Problem — Your answer should be the exact lines of the data below from the one containing "The camera went 30 degrees left and 20" through the one containing "The camera went 80"; please include nothing else.

* * * *

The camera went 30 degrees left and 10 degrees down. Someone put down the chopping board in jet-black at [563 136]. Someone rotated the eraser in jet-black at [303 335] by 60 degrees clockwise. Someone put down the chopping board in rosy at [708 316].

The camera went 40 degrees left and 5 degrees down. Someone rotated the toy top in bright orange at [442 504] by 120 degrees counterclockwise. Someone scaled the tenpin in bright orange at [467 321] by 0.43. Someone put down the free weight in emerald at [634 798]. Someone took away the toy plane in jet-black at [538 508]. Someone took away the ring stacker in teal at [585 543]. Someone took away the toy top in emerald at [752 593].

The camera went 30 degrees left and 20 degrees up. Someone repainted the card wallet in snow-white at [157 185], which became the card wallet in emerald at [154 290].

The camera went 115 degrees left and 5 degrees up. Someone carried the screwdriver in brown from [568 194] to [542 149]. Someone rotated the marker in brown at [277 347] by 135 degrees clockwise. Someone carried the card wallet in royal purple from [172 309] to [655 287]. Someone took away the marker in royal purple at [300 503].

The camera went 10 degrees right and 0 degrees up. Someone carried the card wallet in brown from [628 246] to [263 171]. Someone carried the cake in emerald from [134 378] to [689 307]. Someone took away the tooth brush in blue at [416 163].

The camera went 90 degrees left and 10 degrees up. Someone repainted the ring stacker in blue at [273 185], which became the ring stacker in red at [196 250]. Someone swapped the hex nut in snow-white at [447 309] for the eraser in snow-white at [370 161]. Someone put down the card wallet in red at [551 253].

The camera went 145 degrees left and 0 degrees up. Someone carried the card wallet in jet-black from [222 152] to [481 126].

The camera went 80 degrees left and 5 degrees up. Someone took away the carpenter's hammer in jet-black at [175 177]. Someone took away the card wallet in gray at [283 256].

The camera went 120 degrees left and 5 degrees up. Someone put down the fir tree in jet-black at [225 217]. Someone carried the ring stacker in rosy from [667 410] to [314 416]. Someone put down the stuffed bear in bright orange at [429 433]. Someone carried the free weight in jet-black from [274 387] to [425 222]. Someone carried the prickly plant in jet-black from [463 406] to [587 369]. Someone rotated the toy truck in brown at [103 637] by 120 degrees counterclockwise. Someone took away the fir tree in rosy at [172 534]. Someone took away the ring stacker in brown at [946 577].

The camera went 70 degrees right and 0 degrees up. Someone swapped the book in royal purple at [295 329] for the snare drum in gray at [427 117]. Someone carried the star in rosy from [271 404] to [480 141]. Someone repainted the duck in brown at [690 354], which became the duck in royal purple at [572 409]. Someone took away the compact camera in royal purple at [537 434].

* * * *

Finished task —
The camera went 30 degrees left and 20 degrees up. Someone repainted the card wallet in snow-white at [157 185], which became the card wallet in emerald at [154 290].

The camera went 115 degrees left and 5 degrees up. Someone carried the screwdriver in brown from [568 194] to [542 149]. Someone rotated the marker in brown at [277 347] by 135 degrees clockwise. Someone carried the card wallet in royal purple from [172 309] to [655 287]. Someone took away the marker in royal purple at [300 503].

The camera went 10 degrees right and 0 degrees up. Someone carried the card wallet in brown from [628 246] to [263 171]. Someone carried the cake in emerald from [134 378] to [689 307]. Someone took away the tooth brush in blue at [416 163].

The camera went 90 degrees left and 10 degrees up. Someone repainted the ring stacker in blue at [273 185], which became the ring stacker in red at [196 250]. Someone swapped the hex nut in snow-white at [447 309] for the eraser in snow-white at [370 161]. Someone put down the card wallet in red at [551 253].

The camera went 145 degrees left and 0 degrees up. Someone carried the card wallet in jet-black from [222 152] to [481 126].

The camera went 80 degrees left and 5 degrees up. Someone took away the carpenter's hammer in jet-black at [175 177]. Someone took away the card wallet in gray at [283 256].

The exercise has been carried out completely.